**Collected material**

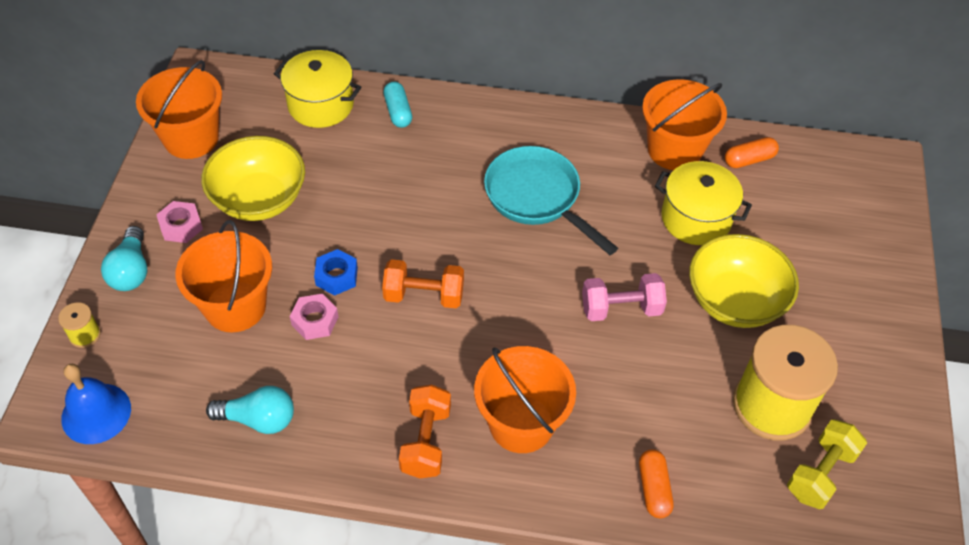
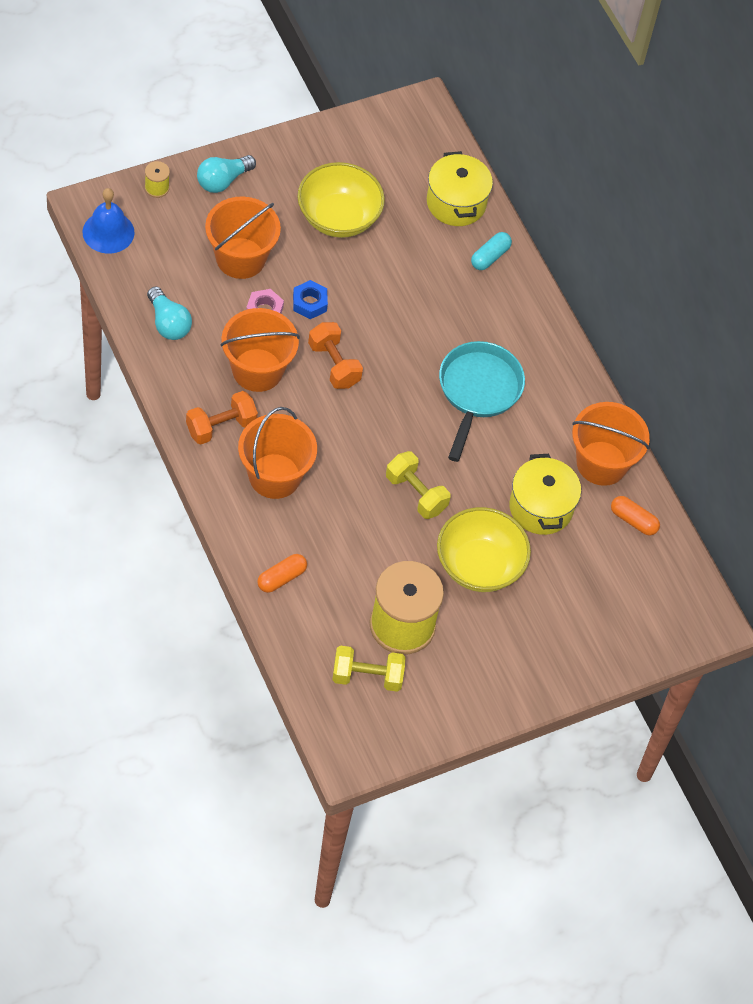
camera: 50 degrees right, 5 degrees up
(181, 226) = (279, 185): pink nut -> none
(191, 138) = (359, 142): orange bucket -> orange bucket (257, 370)
(621, 308) = (416, 494): pink dumbbell -> yellow dumbbell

**Prompt**
Would you please copy the material exactly, leaving all the pictures out?

**Output of the task**
camera: 50 degrees right, 5 degrees up
(181, 226) = (279, 185): pink nut -> none
(191, 138) = (359, 142): orange bucket -> orange bucket (257, 370)
(621, 308) = (416, 494): pink dumbbell -> yellow dumbbell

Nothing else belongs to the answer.